- [Task goal]
Leave every picture out and write out the records below exactly.

Saved data entries:

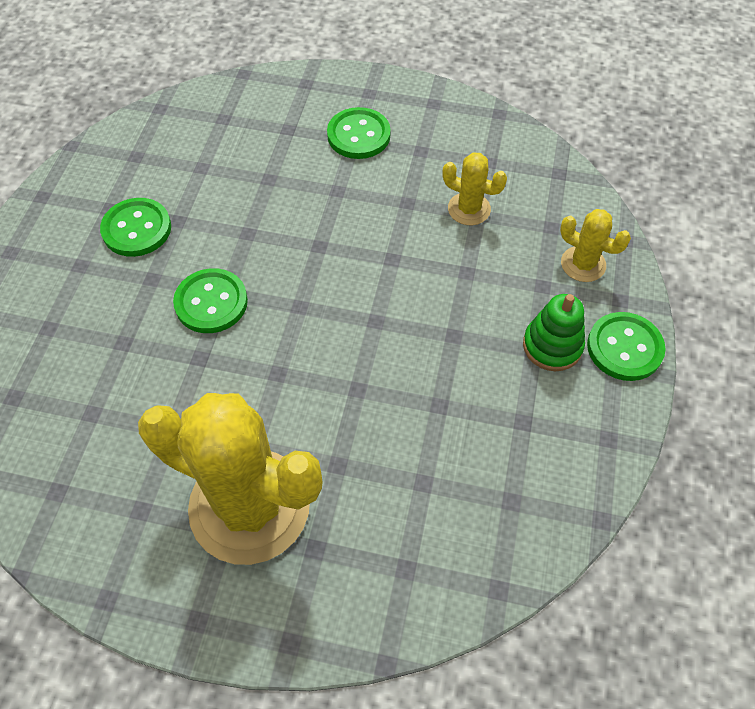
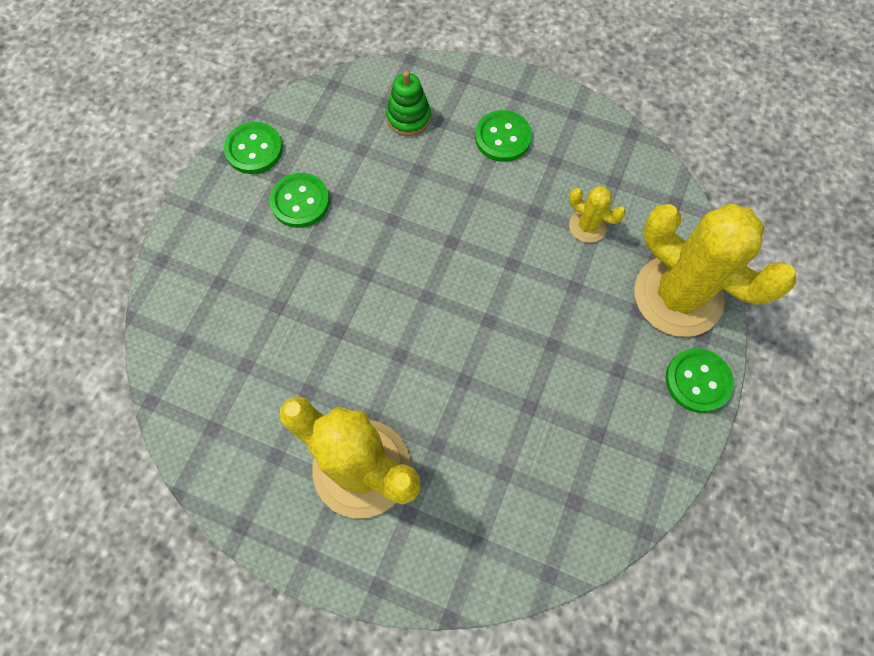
camera: 10 degrees right, 10 degrees up
green button [173,268,248,333] -> green button moved to [224,122,283,174]
green stacking toy [523,294,585,371] -> green stacking toy moved to [386,71,431,136]
yellow cactus [560,209,631,282] -> yellow cactus [634,204,796,337], size x2.26

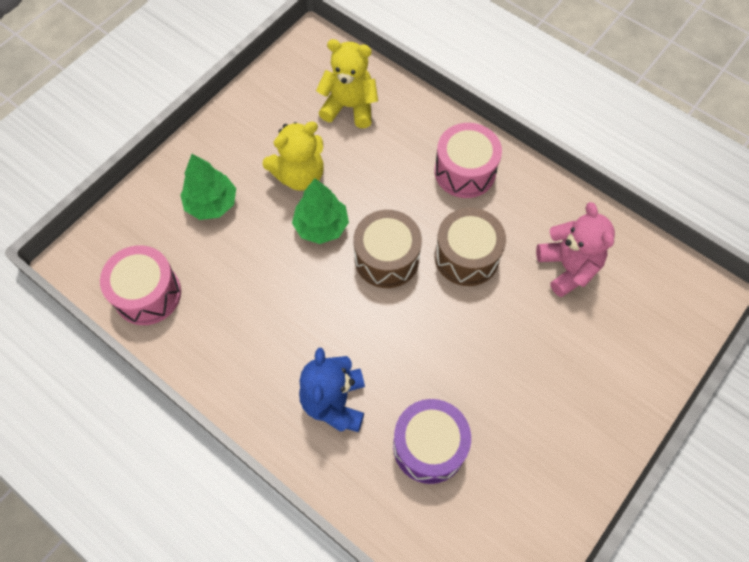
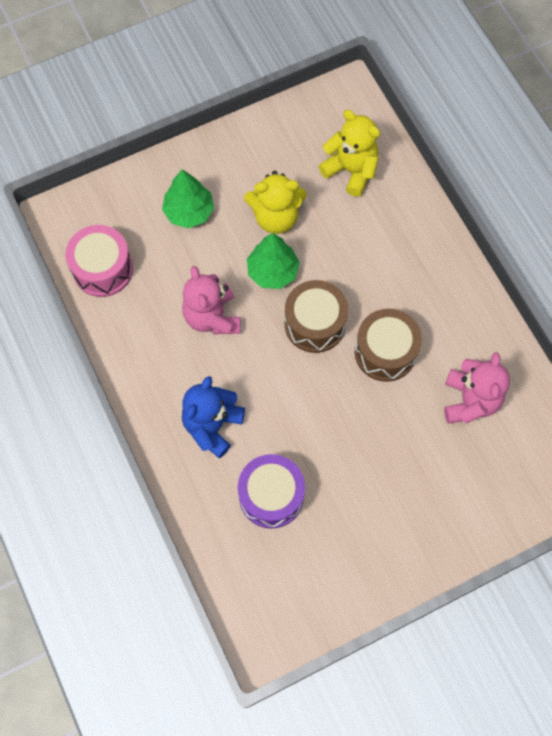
camera: 25 degrees right, 5 degrees up
pink drum [434,123,502,198] -> none
none -> pink teddy bear [182,266,240,334]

- [Answer for this exercise]
camera: 10 degrees right, 10 degrees up
green button [173,268,248,333] -> green button moved to [224,122,283,174]
green stacking toy [523,294,585,371] -> green stacking toy moved to [386,71,431,136]
yellow cactus [560,209,631,282] -> yellow cactus [634,204,796,337], size x2.26

camera: 25 degrees right, 5 degrees up
pink drum [434,123,502,198] -> none
none -> pink teddy bear [182,266,240,334]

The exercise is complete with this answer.